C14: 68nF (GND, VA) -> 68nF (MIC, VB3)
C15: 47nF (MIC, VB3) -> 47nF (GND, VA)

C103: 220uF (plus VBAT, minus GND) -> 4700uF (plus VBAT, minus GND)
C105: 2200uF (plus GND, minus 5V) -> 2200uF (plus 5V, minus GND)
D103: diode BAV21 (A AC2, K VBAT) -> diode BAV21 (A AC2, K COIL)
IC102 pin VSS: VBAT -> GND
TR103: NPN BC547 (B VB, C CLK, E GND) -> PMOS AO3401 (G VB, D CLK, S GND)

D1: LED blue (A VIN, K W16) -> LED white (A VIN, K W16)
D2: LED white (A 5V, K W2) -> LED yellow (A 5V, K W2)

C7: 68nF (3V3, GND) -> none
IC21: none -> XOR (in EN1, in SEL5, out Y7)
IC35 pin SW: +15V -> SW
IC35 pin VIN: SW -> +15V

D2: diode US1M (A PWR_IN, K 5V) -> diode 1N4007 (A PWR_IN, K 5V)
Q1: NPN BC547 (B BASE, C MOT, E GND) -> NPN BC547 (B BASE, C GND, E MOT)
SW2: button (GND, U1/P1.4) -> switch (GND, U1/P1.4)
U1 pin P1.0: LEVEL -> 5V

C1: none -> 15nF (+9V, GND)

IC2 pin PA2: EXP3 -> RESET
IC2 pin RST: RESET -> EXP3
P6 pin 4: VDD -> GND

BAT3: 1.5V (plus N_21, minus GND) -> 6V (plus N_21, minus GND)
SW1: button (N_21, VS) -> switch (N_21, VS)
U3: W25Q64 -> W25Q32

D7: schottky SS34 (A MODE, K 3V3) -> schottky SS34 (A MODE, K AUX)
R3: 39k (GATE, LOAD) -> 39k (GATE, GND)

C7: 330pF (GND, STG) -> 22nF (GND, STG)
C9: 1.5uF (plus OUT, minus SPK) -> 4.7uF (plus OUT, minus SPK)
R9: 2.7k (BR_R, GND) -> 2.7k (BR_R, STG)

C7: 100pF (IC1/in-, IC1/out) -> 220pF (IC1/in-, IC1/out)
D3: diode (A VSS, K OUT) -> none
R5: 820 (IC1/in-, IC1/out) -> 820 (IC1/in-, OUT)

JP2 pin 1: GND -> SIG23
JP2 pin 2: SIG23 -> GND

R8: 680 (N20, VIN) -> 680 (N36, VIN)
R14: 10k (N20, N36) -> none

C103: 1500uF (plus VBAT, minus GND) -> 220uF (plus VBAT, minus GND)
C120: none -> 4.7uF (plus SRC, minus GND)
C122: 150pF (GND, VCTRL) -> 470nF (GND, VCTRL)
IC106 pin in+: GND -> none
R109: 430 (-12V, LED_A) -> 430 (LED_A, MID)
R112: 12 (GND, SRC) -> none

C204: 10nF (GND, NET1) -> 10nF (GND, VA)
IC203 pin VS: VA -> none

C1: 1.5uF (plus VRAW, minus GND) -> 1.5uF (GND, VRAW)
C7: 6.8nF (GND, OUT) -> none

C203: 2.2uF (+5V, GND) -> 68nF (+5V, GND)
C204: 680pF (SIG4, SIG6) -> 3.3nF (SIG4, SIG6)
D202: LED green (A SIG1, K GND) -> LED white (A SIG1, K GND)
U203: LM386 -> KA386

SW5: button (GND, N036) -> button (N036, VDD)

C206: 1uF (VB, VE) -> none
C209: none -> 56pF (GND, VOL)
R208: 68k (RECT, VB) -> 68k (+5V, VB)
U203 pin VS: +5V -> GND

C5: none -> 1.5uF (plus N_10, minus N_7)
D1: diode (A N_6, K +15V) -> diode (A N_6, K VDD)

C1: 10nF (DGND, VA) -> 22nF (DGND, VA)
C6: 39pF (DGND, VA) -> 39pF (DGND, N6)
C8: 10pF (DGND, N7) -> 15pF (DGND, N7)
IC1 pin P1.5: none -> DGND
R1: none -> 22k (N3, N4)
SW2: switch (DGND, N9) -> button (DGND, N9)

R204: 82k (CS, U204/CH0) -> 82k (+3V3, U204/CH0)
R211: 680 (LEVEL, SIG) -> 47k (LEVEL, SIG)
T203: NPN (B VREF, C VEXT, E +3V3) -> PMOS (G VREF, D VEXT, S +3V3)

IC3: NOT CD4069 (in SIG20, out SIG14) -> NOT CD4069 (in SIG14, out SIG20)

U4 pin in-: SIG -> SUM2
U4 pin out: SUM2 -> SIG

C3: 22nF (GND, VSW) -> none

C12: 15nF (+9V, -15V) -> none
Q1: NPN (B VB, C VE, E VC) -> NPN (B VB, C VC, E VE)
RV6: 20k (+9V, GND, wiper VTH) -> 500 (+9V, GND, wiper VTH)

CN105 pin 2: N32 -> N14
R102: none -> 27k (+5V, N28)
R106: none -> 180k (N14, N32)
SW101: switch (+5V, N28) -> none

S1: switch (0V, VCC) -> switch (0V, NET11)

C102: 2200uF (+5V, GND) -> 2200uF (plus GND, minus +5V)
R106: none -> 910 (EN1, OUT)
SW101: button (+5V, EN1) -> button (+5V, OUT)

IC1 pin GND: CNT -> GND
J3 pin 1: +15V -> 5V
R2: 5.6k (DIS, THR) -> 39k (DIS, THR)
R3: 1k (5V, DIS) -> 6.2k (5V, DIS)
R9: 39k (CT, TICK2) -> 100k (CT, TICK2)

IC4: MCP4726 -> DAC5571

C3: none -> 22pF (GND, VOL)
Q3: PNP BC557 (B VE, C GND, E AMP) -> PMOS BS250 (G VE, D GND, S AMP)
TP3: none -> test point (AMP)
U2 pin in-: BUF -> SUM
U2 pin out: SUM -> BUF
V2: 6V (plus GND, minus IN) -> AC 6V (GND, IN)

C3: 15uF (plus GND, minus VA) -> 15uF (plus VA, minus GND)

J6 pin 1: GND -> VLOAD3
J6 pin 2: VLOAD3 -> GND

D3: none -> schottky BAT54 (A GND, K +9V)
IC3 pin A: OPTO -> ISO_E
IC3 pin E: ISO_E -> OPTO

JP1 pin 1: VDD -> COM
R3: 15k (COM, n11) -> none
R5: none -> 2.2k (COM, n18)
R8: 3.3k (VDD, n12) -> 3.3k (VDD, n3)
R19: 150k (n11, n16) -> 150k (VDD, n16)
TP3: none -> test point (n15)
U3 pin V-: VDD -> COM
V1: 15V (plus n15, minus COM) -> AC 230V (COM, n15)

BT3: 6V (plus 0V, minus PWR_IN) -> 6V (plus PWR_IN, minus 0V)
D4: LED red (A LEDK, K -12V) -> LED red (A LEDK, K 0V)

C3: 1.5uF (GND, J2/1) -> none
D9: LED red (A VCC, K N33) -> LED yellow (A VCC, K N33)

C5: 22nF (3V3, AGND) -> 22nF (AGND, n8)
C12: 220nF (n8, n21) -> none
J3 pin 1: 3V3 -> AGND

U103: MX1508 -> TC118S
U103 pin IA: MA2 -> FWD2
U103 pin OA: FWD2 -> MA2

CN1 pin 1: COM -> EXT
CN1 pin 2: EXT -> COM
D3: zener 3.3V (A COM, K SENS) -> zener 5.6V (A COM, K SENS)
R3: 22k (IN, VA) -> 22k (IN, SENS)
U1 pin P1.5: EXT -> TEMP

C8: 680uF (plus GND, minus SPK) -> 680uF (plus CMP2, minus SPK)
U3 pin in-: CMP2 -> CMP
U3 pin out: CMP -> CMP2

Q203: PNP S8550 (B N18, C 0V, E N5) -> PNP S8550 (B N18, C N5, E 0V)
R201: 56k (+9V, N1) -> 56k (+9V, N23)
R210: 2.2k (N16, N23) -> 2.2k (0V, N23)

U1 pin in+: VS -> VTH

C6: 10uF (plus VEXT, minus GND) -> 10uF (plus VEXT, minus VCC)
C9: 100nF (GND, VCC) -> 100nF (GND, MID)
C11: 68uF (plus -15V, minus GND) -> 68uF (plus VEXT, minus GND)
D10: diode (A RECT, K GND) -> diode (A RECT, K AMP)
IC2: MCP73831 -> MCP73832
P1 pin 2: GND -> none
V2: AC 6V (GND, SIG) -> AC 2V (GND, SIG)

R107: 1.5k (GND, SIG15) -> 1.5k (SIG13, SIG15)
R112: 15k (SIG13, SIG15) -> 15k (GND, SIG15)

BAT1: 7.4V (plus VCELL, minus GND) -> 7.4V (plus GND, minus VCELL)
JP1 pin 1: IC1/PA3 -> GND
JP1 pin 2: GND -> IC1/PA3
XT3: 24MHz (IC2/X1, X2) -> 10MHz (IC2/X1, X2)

▬▬▬▬▬▬

*Assignment:* Everything above from the line containing "CN105 pin 2: N32 -> N14" through the line containing "C3: none -> 22pF (GND, VOL)" must be copied exactly. Nothing outside that range belongs in the answer.

*Result below:*
CN105 pin 2: N32 -> N14
R102: none -> 27k (+5V, N28)
R106: none -> 180k (N14, N32)
SW101: switch (+5V, N28) -> none

S1: switch (0V, VCC) -> switch (0V, NET11)

C102: 2200uF (+5V, GND) -> 2200uF (plus GND, minus +5V)
R106: none -> 910 (EN1, OUT)
SW101: button (+5V, EN1) -> button (+5V, OUT)

IC1 pin GND: CNT -> GND
J3 pin 1: +15V -> 5V
R2: 5.6k (DIS, THR) -> 39k (DIS, THR)
R3: 1k (5V, DIS) -> 6.2k (5V, DIS)
R9: 39k (CT, TICK2) -> 100k (CT, TICK2)

IC4: MCP4726 -> DAC5571

C3: none -> 22pF (GND, VOL)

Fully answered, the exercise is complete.